Record set —
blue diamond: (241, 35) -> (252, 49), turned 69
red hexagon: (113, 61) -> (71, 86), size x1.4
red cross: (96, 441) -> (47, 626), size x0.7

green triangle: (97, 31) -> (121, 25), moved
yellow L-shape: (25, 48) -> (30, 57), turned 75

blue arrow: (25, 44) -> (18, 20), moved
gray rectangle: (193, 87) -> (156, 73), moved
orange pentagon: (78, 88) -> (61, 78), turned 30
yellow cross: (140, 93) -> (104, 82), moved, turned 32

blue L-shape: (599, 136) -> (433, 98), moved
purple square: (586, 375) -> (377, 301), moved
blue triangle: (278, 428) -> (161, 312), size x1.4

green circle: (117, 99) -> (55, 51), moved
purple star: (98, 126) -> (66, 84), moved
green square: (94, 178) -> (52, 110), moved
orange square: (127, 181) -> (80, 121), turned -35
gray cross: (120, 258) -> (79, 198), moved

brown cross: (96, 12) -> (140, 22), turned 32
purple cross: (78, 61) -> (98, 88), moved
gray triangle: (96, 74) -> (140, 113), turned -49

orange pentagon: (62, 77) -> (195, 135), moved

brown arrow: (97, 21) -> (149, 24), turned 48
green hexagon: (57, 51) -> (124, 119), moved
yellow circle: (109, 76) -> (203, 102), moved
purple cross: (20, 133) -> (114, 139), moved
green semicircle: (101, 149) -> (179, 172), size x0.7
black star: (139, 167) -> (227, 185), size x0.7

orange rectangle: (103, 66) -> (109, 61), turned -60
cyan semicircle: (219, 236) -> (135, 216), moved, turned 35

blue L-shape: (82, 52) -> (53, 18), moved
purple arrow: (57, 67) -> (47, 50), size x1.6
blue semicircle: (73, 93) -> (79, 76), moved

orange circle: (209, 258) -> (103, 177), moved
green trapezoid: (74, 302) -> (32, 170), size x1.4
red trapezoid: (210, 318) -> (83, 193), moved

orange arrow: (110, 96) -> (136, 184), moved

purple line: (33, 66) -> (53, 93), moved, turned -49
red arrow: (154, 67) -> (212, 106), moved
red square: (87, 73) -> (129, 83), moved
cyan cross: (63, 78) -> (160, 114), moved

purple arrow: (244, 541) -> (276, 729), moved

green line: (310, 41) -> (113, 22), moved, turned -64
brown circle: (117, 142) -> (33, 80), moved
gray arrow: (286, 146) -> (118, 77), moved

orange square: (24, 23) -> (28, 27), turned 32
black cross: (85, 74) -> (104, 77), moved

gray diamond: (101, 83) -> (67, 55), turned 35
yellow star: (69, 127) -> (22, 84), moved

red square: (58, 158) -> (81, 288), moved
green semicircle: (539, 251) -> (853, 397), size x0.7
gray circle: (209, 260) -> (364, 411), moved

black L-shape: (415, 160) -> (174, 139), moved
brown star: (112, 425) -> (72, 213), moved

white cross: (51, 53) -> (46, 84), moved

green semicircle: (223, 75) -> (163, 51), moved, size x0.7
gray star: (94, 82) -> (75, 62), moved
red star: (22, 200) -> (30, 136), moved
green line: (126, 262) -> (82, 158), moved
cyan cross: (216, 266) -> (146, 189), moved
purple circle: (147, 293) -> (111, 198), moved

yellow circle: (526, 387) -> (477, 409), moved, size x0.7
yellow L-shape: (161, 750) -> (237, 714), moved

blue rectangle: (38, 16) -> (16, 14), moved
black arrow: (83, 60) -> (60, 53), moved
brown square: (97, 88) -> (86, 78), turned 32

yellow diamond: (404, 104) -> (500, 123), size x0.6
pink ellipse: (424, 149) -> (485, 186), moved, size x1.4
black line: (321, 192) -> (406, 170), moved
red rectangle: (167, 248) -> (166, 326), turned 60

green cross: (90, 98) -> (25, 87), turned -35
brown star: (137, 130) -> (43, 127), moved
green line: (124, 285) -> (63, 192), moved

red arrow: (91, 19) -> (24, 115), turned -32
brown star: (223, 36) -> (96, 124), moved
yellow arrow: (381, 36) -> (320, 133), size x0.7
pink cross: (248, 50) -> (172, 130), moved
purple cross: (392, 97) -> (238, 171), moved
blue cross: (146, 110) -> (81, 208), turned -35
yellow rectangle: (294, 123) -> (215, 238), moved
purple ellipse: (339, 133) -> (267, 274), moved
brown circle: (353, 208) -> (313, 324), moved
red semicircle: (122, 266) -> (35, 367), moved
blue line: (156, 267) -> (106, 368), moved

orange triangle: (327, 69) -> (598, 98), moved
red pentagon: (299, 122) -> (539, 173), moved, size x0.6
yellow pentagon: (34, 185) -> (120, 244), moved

Task description — Reproduce exactly, with nothing added, the lines from the one that contains "brown circle: (353, 208) -> (313, 324), moved" to the end of the data.

Reply to the task —
brown circle: (353, 208) -> (313, 324), moved
red semicircle: (122, 266) -> (35, 367), moved
blue line: (156, 267) -> (106, 368), moved

orange triangle: (327, 69) -> (598, 98), moved
red pentagon: (299, 122) -> (539, 173), moved, size x0.6
yellow pentagon: (34, 185) -> (120, 244), moved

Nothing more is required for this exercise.